EXERCISE OBJECTIVE - Copy every entry below exactly, and keep out the pictures.

INPUT DATA -
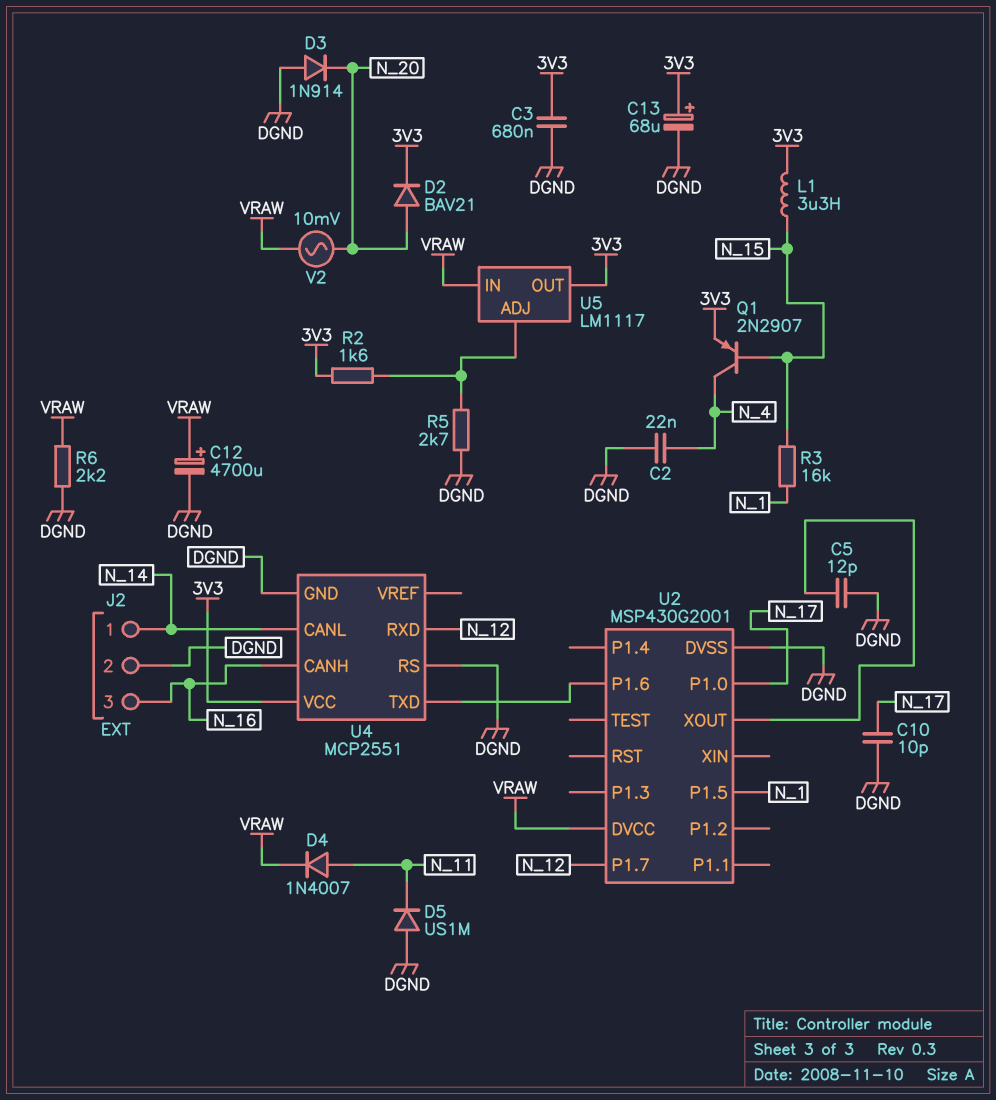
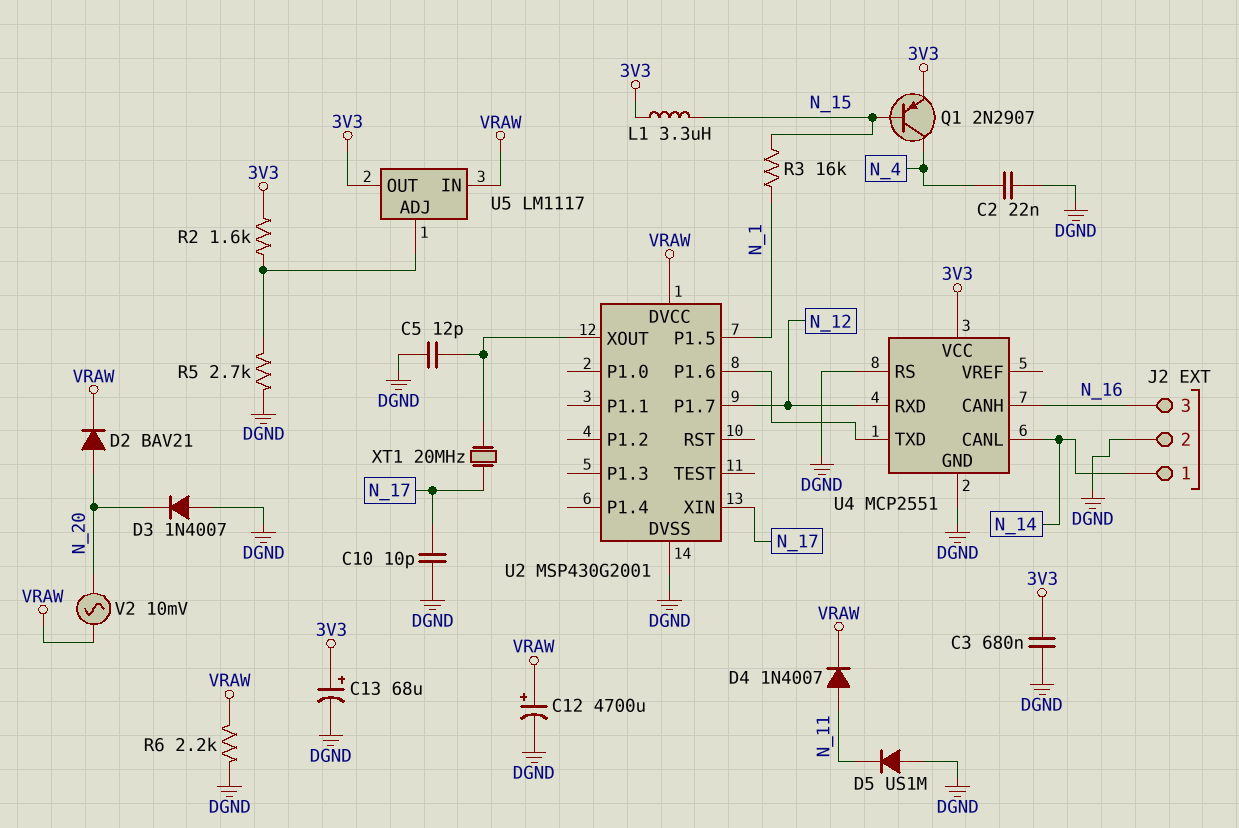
D2: diode BAV21 (A N_20, K 3V3) -> diode BAV21 (A N_20, K VRAW)
D3: diode 1N914 (A DGND, K N_20) -> diode 1N4007 (A DGND, K N_20)
U2 pin P1.0: N_17 -> none
U2 pin XIN: none -> N_17
XT1: none -> 20MHz (N_17, U2/XOUT)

WRITTEN ANSWER -
D2: diode BAV21 (A N_20, K 3V3) -> diode BAV21 (A N_20, K VRAW)
D3: diode 1N914 (A DGND, K N_20) -> diode 1N4007 (A DGND, K N_20)
U2 pin P1.0: N_17 -> none
U2 pin XIN: none -> N_17
XT1: none -> 20MHz (N_17, U2/XOUT)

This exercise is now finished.